Data records:
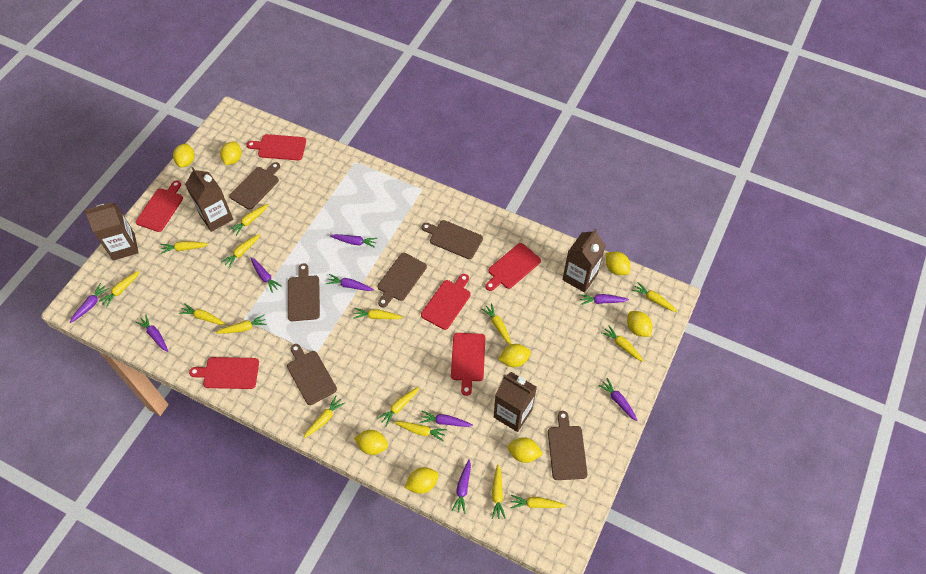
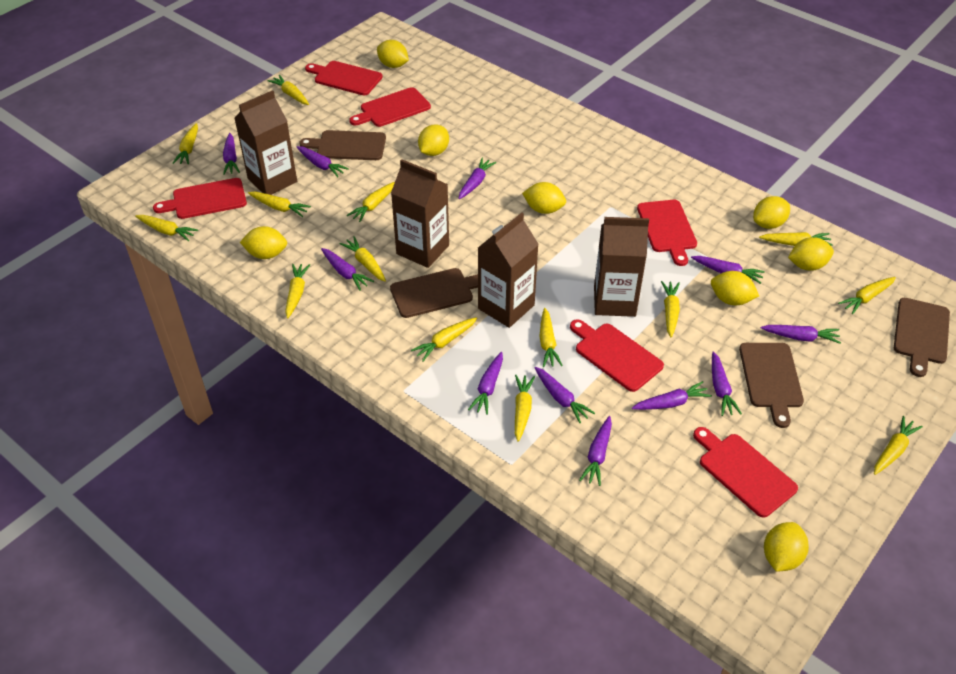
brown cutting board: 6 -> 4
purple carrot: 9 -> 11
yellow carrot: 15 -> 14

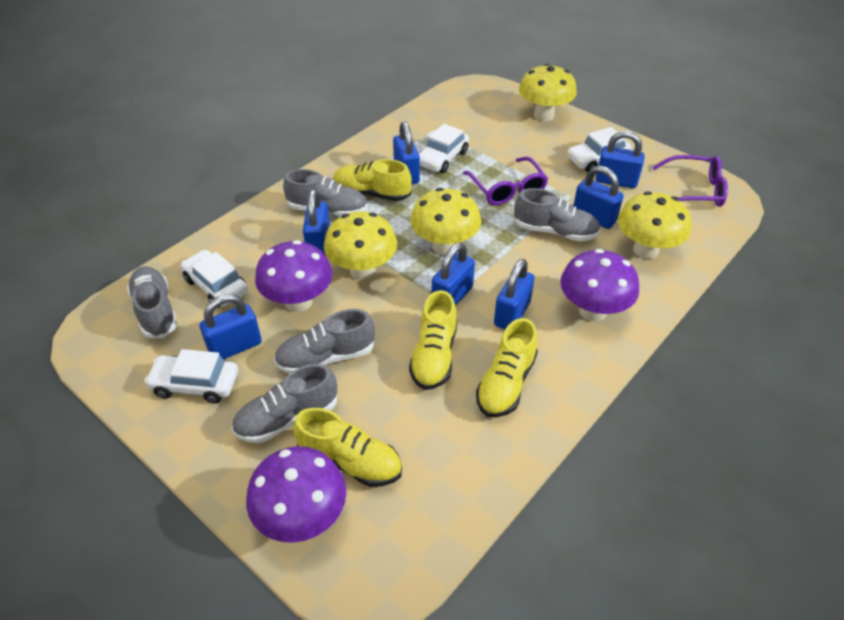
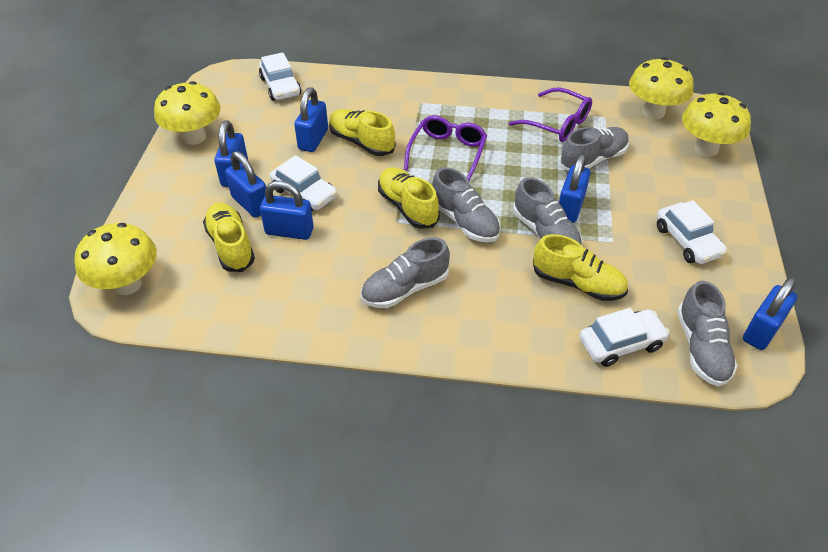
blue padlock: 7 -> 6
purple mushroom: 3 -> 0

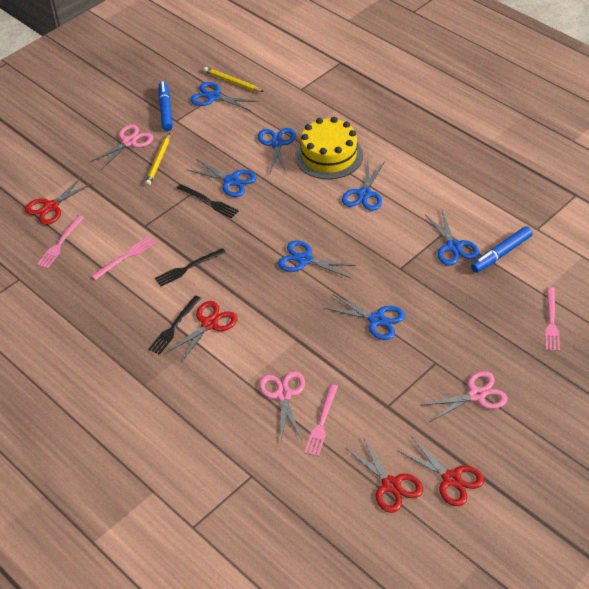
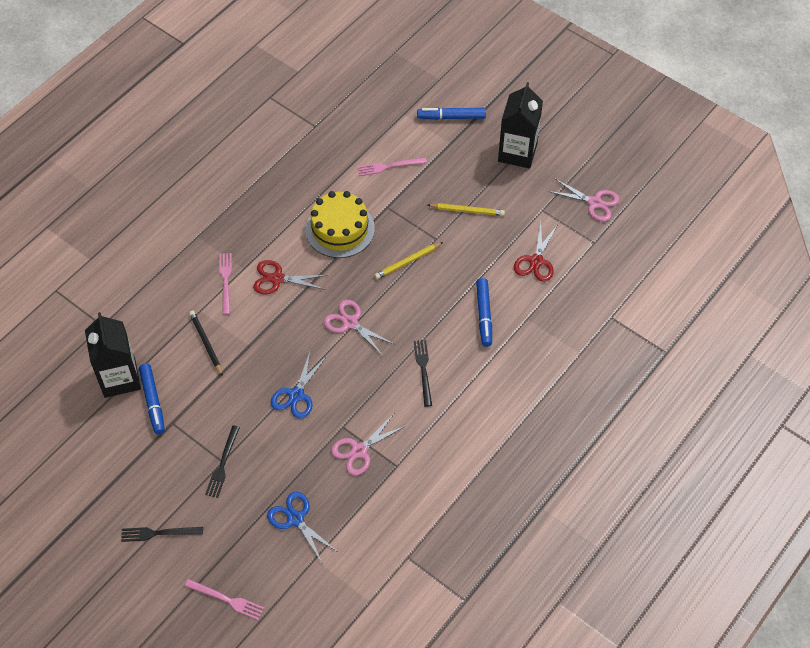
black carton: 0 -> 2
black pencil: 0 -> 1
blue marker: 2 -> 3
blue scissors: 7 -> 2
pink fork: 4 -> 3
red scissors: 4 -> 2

> **Task prompt**
All preceding records should be duplicated verbatim, images excepted.

> **Answer section**
brown cutting board: 6 -> 4
purple carrot: 9 -> 11
yellow carrot: 15 -> 14

blue padlock: 7 -> 6
purple mushroom: 3 -> 0

black carton: 0 -> 2
black pencil: 0 -> 1
blue marker: 2 -> 3
blue scissors: 7 -> 2
pink fork: 4 -> 3
red scissors: 4 -> 2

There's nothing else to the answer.